_WRITTEN TASK_
The string "white" appears in some lines of the entries that follow; copy each such line.

---- GIVEN RECORDS

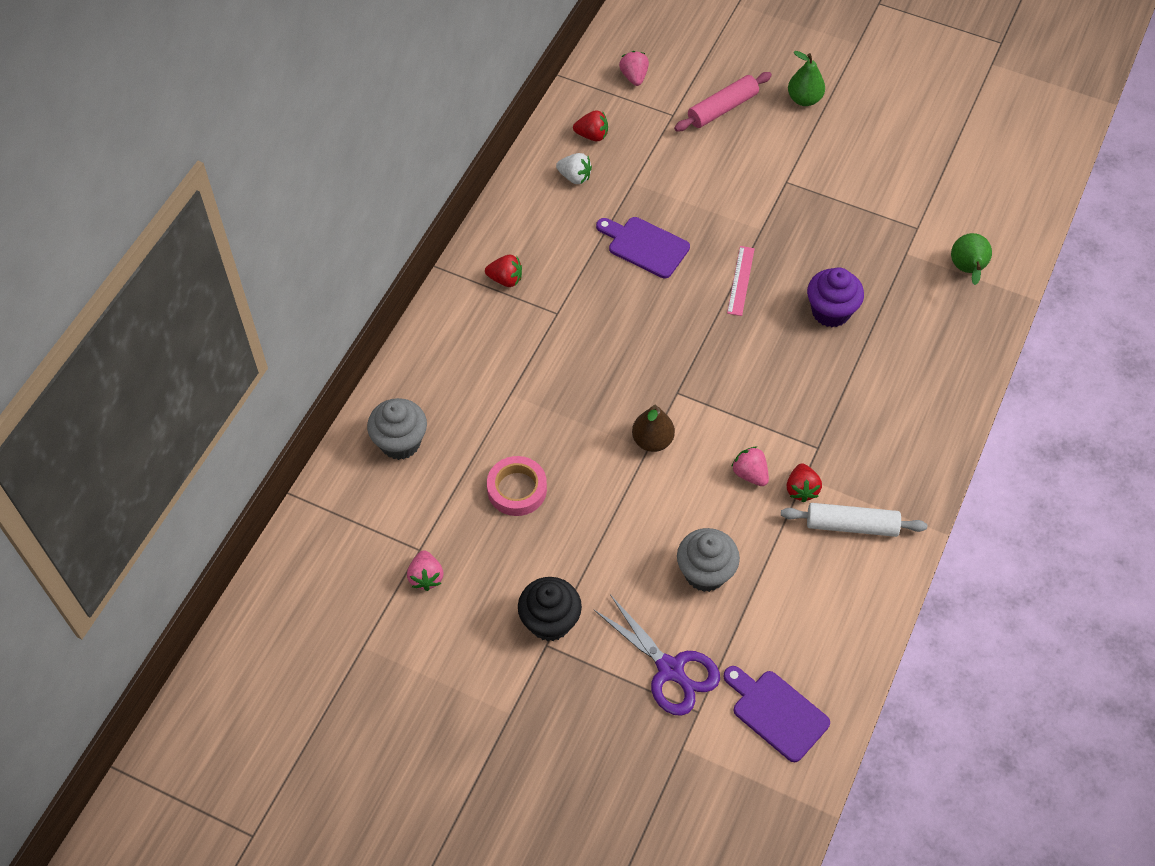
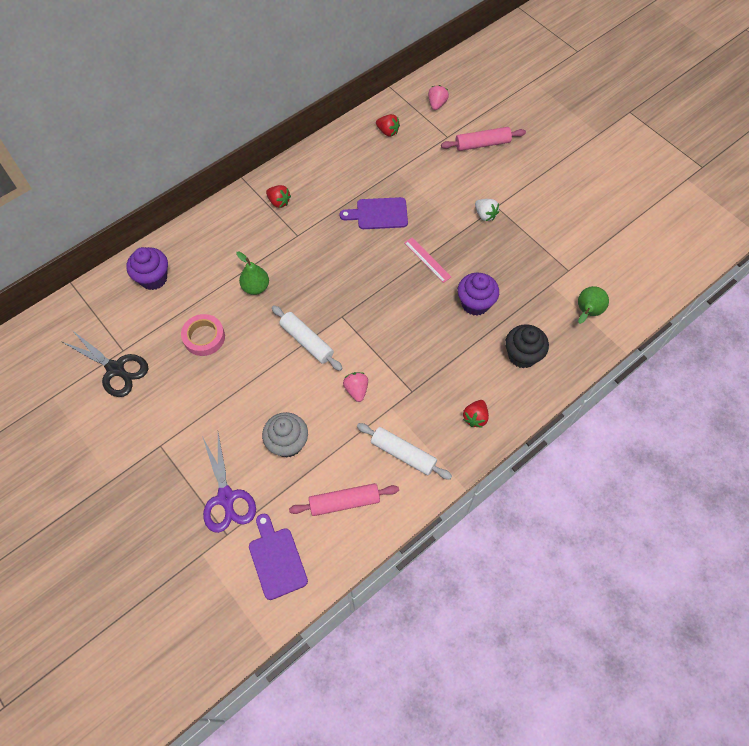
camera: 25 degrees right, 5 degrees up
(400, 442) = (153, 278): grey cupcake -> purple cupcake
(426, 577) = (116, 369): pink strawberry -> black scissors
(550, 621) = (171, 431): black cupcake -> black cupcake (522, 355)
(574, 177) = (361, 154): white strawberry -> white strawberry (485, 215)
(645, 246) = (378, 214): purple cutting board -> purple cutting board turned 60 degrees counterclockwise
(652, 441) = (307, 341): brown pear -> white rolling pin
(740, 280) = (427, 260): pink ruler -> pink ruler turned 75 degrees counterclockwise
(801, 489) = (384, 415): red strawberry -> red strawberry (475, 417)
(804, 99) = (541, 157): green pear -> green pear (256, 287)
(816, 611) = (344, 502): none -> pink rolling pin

--------
---- GIVEN RECORDS

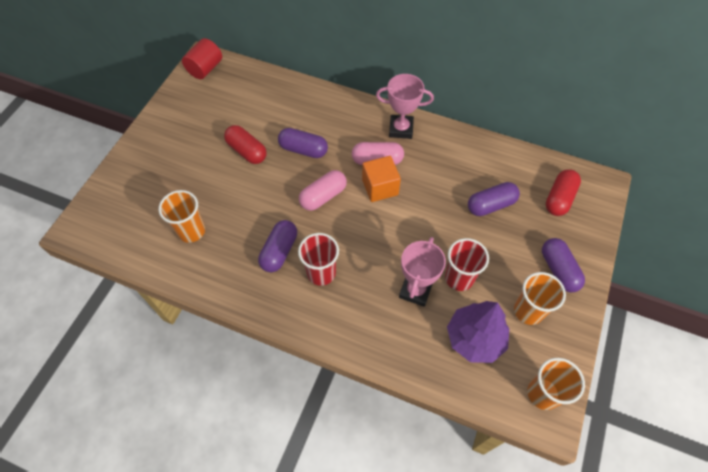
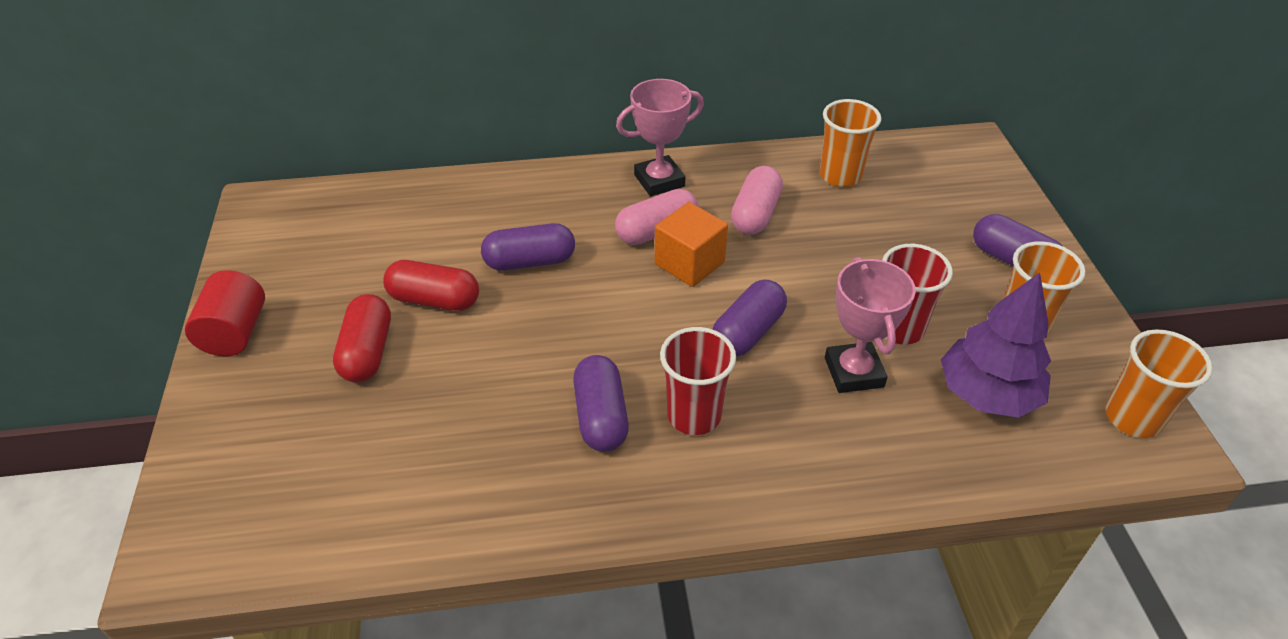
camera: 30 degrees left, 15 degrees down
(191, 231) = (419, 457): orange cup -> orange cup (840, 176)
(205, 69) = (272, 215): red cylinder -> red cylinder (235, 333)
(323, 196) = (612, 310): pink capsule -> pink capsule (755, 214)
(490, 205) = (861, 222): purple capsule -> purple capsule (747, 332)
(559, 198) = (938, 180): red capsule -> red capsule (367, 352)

--------

_REPLY TO THE TASK_
(574, 177) = (361, 154): white strawberry -> white strawberry (485, 215)
(652, 441) = (307, 341): brown pear -> white rolling pin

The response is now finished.